## What you are asked to do
Repeat the data word for word, excluding every picture.
#### Material to process ####
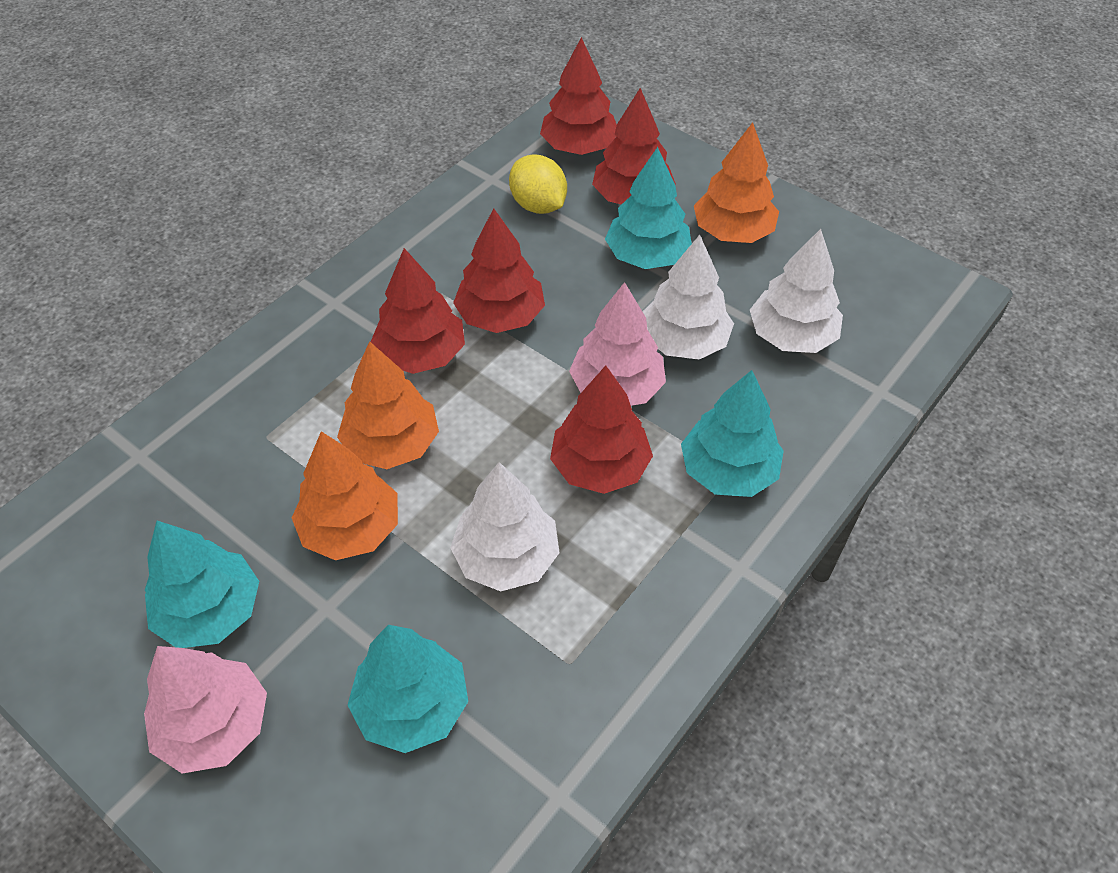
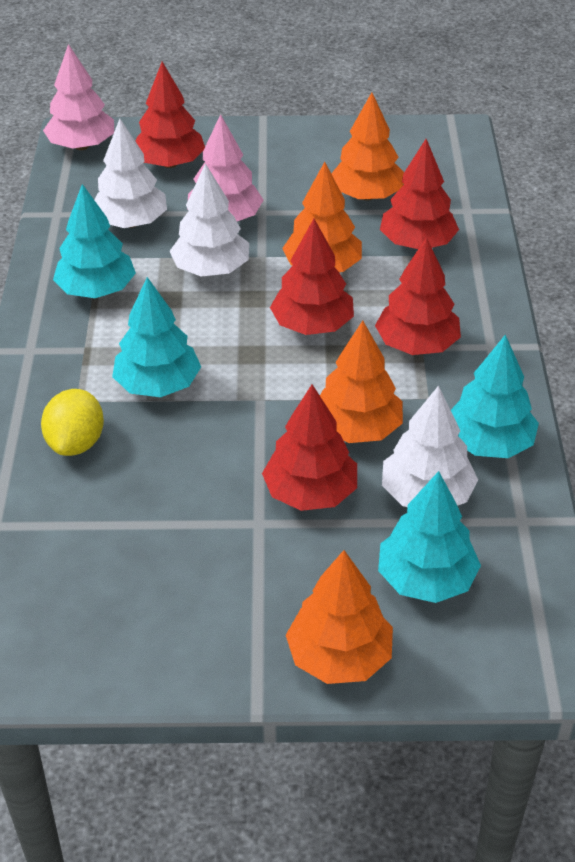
orange tree: 3 -> 4

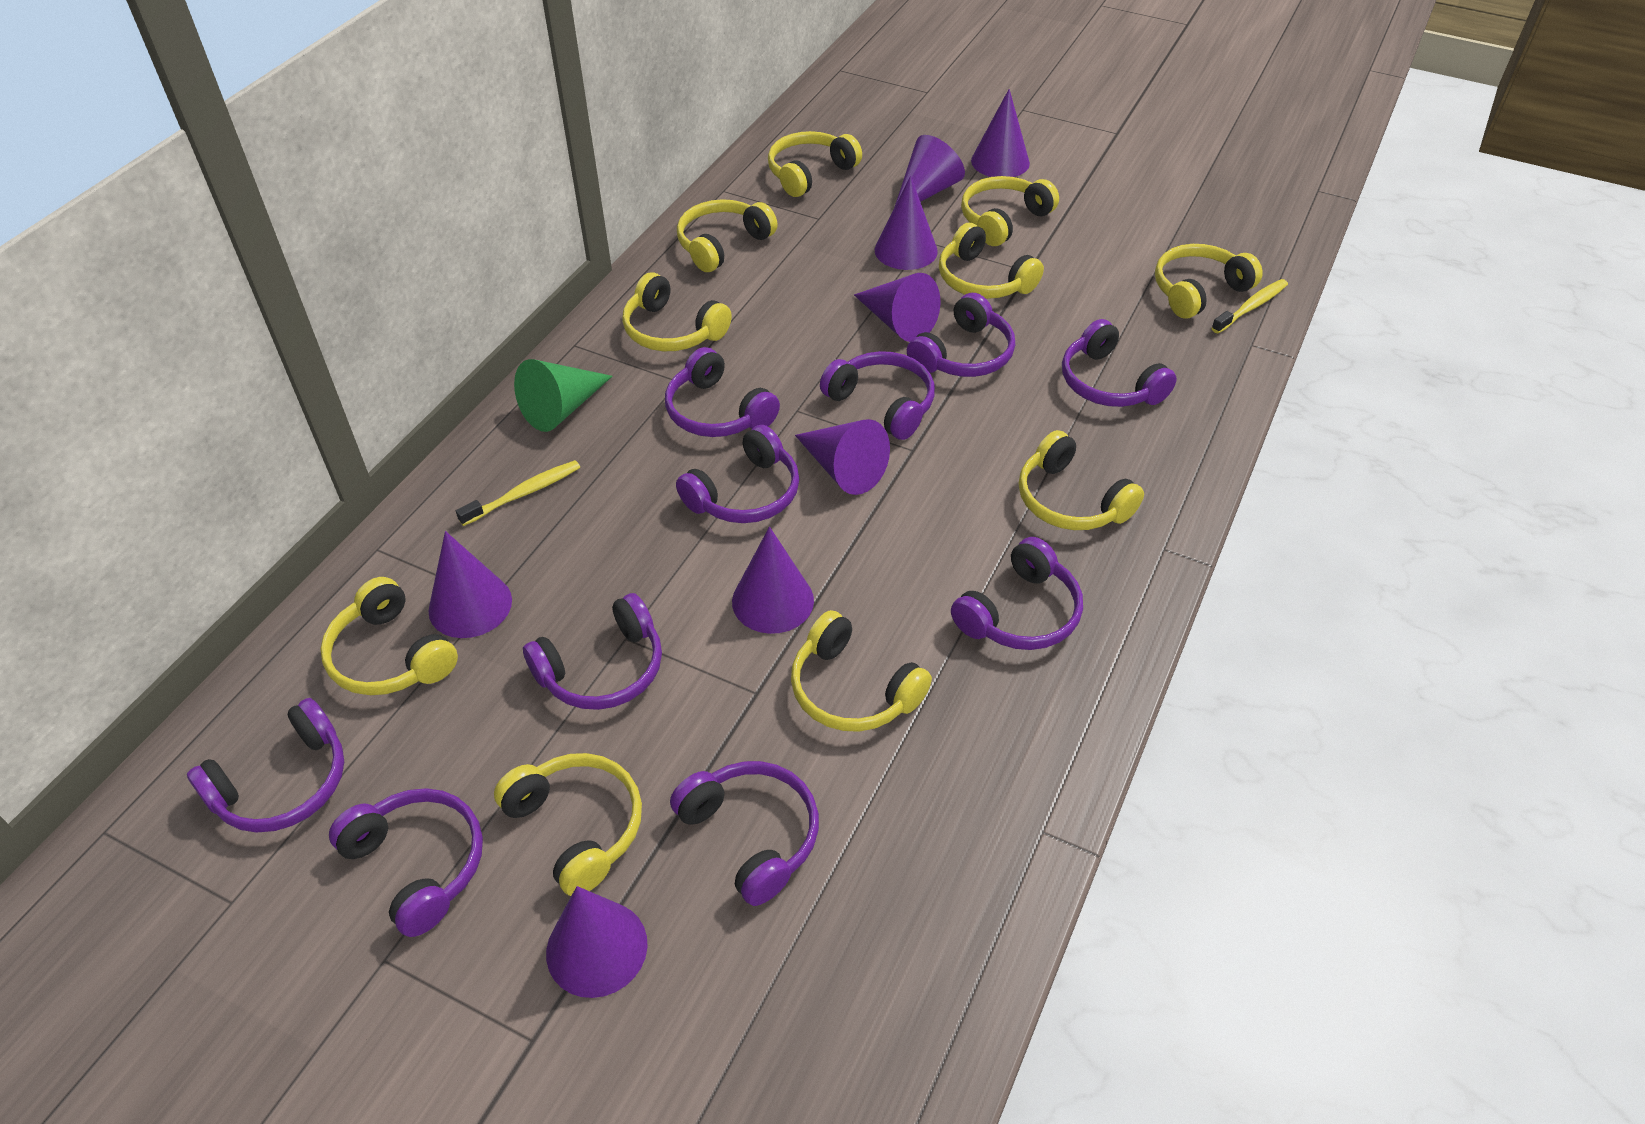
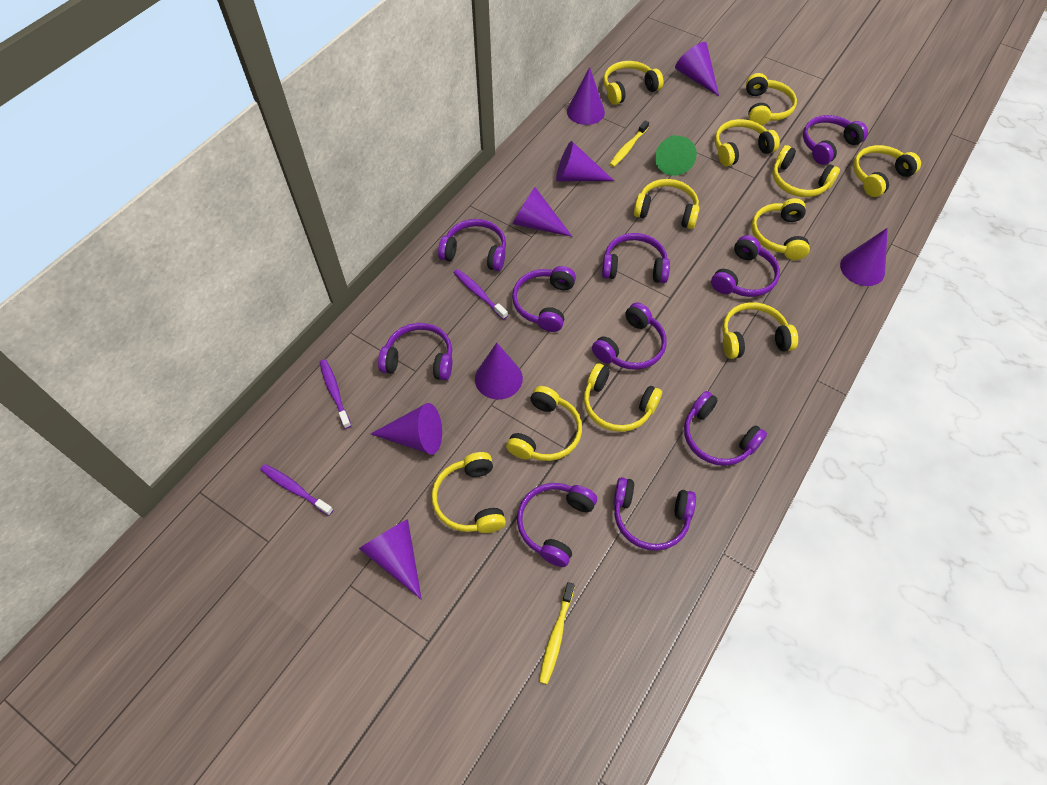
purple toothbrush: 0 -> 3
yellow headphones: 10 -> 11

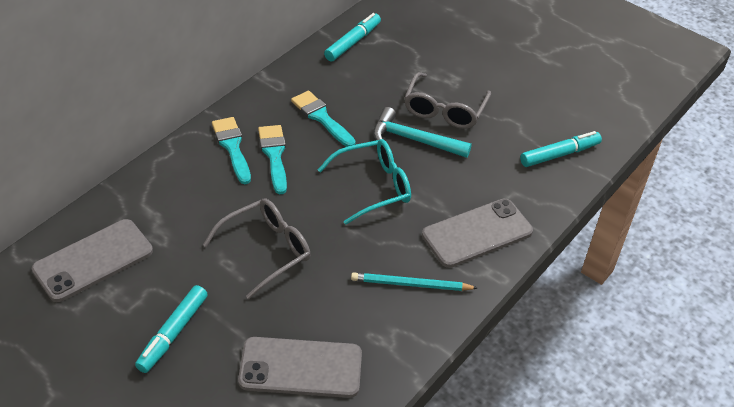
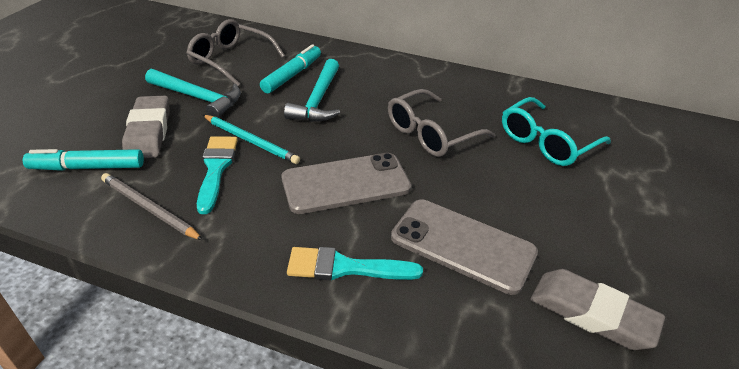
grey eraser: 0 -> 2
grey pencil: 0 -> 1
grey phone: 3 -> 2
turquoise brush: 3 -> 2
turquoise hammer: 1 -> 2
turquoise marker: 3 -> 2

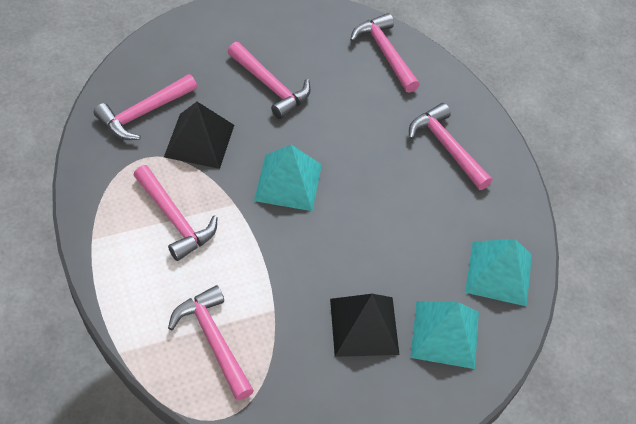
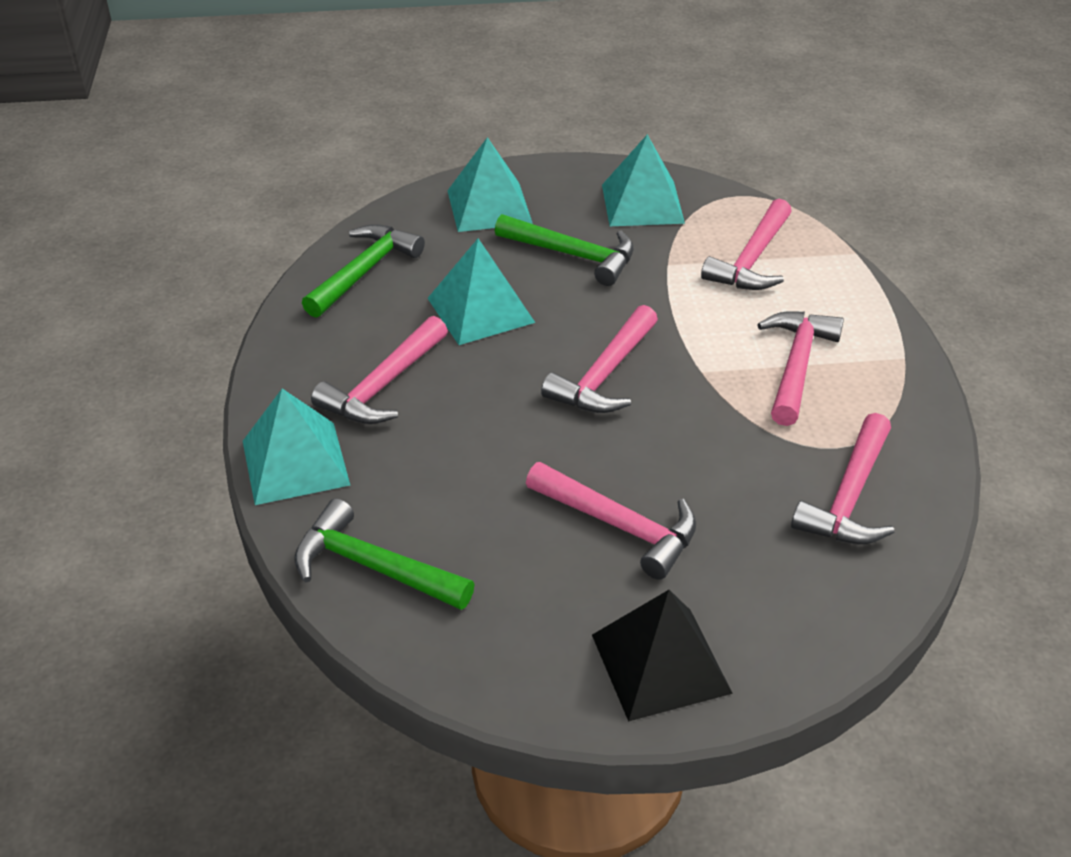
black pyramid: 2 -> 1
green hammer: 0 -> 3
turquoise pyramid: 3 -> 4

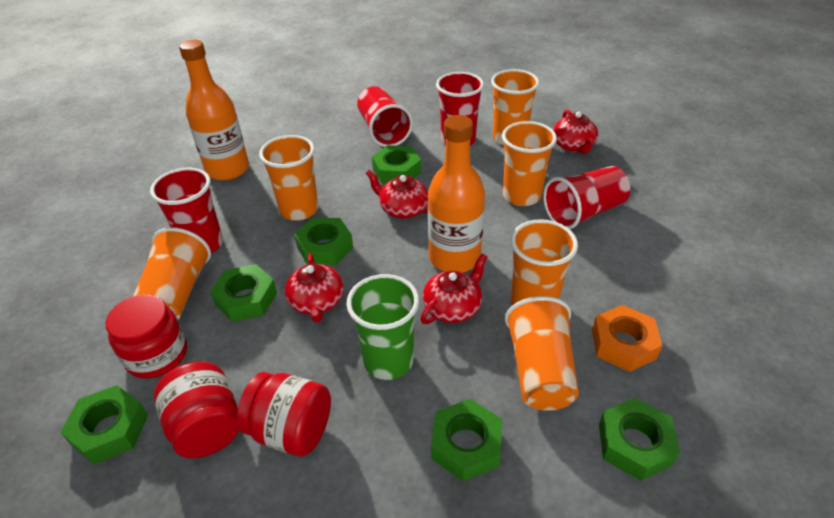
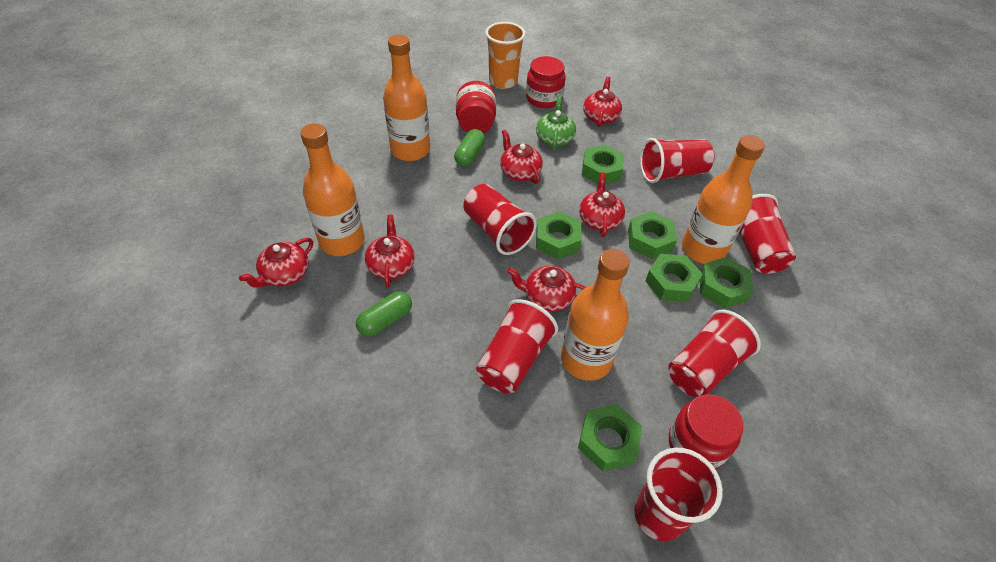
green capsule: 0 -> 2
green cup: 1 -> 0
green teapot: 0 -> 1
orange bottle: 2 -> 4
orange cup: 6 -> 1
orange nut: 1 -> 0
red cup: 4 -> 6
red teapot: 4 -> 6

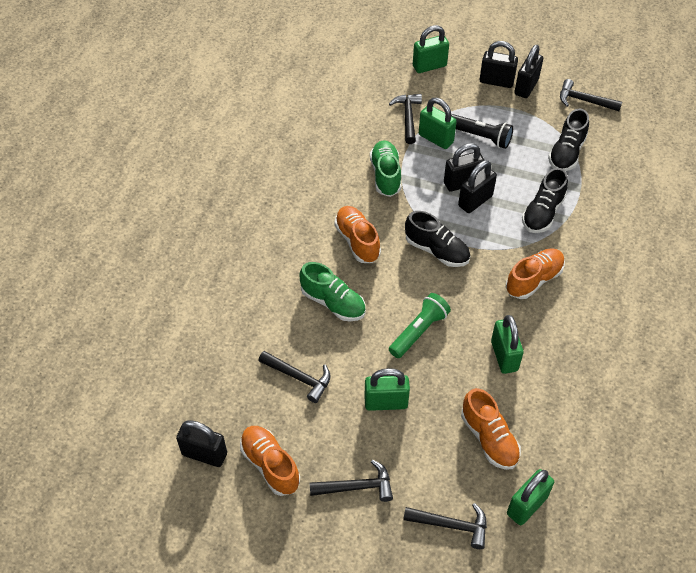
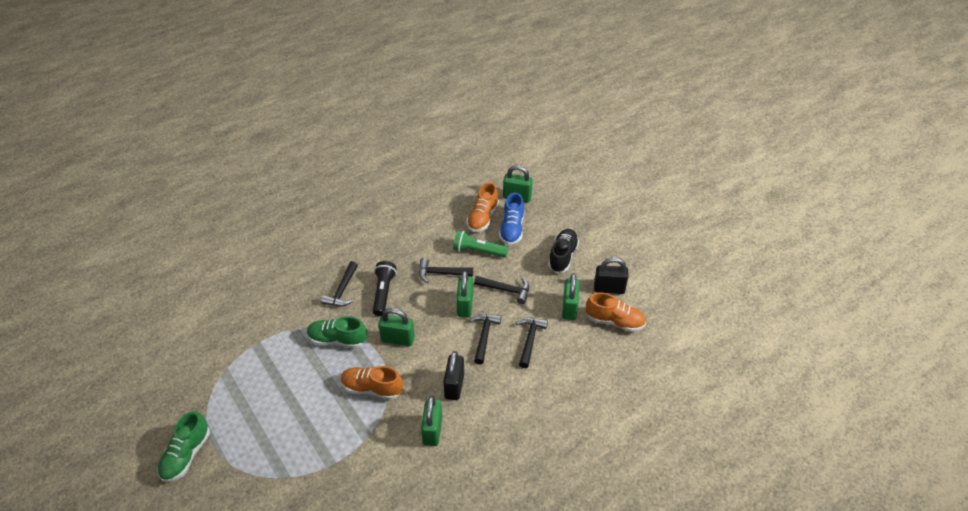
black padlock: 5 -> 2
black shoe: 3 -> 1
blue shoe: 0 -> 1
orange shoe: 4 -> 3

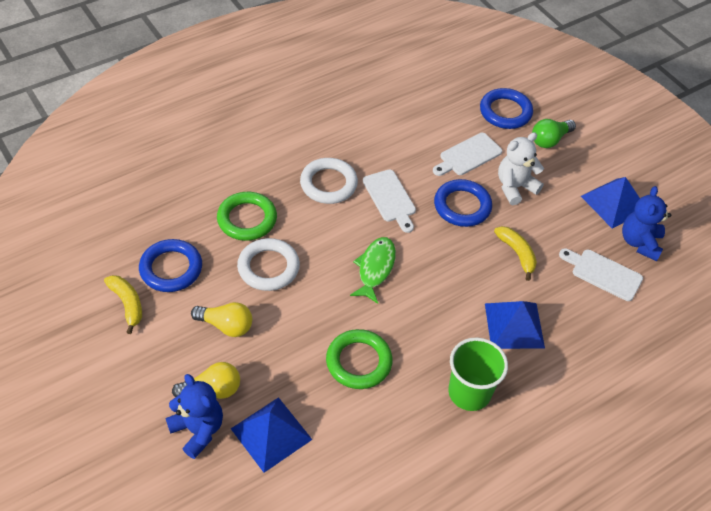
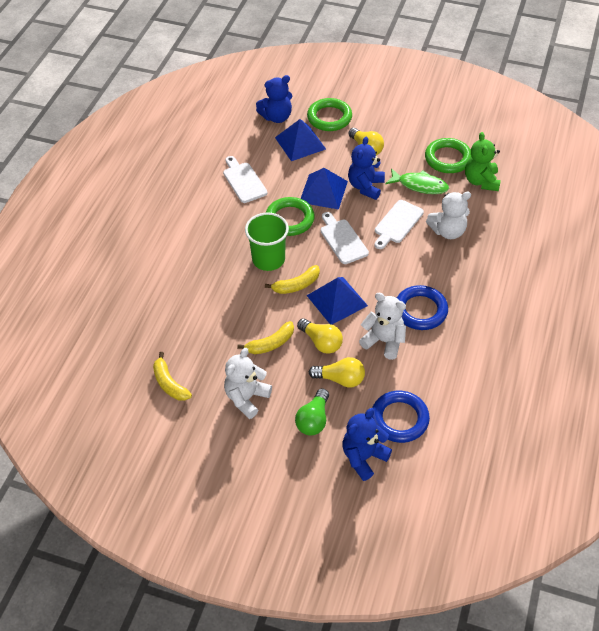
blue ring: 3 -> 2
blue teddy bear: 2 -> 3
green ring: 2 -> 3
green teddy bear: 0 -> 1
white ring: 2 -> 0
white teddy bear: 1 -> 3
yellow banana: 2 -> 3
yellow light bulb: 2 -> 3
####
## Your solution
orange tree: 3 -> 4

purple toothbrush: 0 -> 3
yellow headphones: 10 -> 11

grey eraser: 0 -> 2
grey pencil: 0 -> 1
grey phone: 3 -> 2
turquoise brush: 3 -> 2
turquoise hammer: 1 -> 2
turquoise marker: 3 -> 2

black pyramid: 2 -> 1
green hammer: 0 -> 3
turquoise pyramid: 3 -> 4

green capsule: 0 -> 2
green cup: 1 -> 0
green teapot: 0 -> 1
orange bottle: 2 -> 4
orange cup: 6 -> 1
orange nut: 1 -> 0
red cup: 4 -> 6
red teapot: 4 -> 6

black padlock: 5 -> 2
black shoe: 3 -> 1
blue shoe: 0 -> 1
orange shoe: 4 -> 3

blue ring: 3 -> 2
blue teddy bear: 2 -> 3
green ring: 2 -> 3
green teddy bear: 0 -> 1
white ring: 2 -> 0
white teddy bear: 1 -> 3
yellow banana: 2 -> 3
yellow light bulb: 2 -> 3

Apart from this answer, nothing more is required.